REQUIREMENT:
Copy each line below containing "degrees".

LISTED ENTRIES:
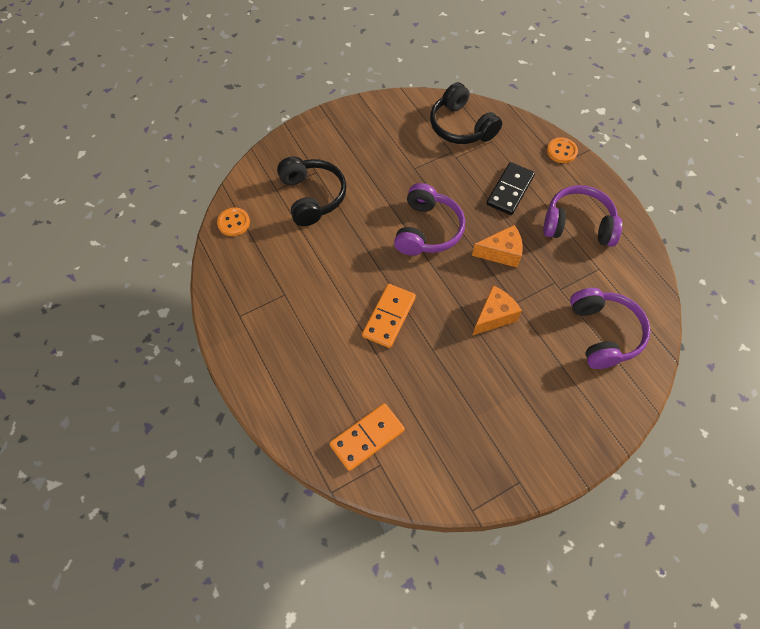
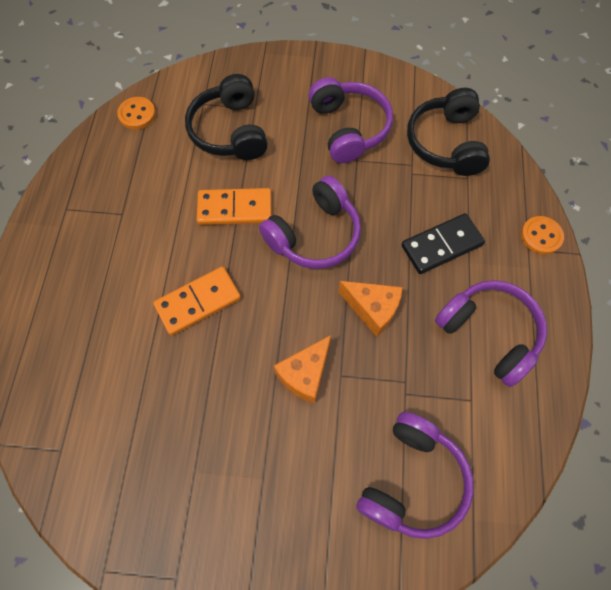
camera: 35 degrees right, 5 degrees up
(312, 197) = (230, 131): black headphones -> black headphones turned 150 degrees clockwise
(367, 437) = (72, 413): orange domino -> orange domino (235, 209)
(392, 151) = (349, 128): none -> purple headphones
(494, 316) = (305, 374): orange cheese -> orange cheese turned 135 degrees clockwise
---
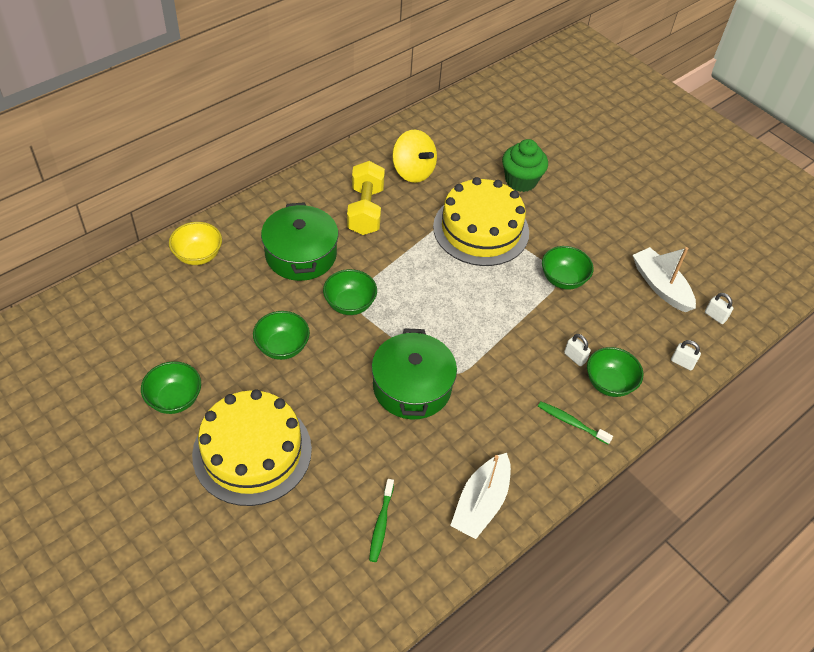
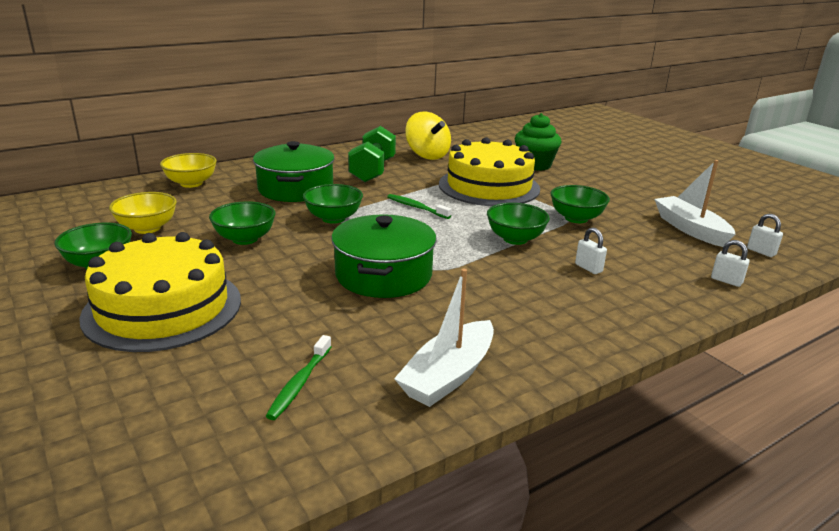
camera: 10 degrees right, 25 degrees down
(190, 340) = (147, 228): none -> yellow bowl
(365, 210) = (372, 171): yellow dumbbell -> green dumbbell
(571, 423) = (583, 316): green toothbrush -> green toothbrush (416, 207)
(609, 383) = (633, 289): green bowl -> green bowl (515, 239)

WRITTEN ANSWER:
camera: 35 degrees right, 5 degrees up
(312, 197) = (230, 131): black headphones -> black headphones turned 150 degrees clockwise
(494, 316) = (305, 374): orange cheese -> orange cheese turned 135 degrees clockwise
camera: 10 degrees right, 25 degrees down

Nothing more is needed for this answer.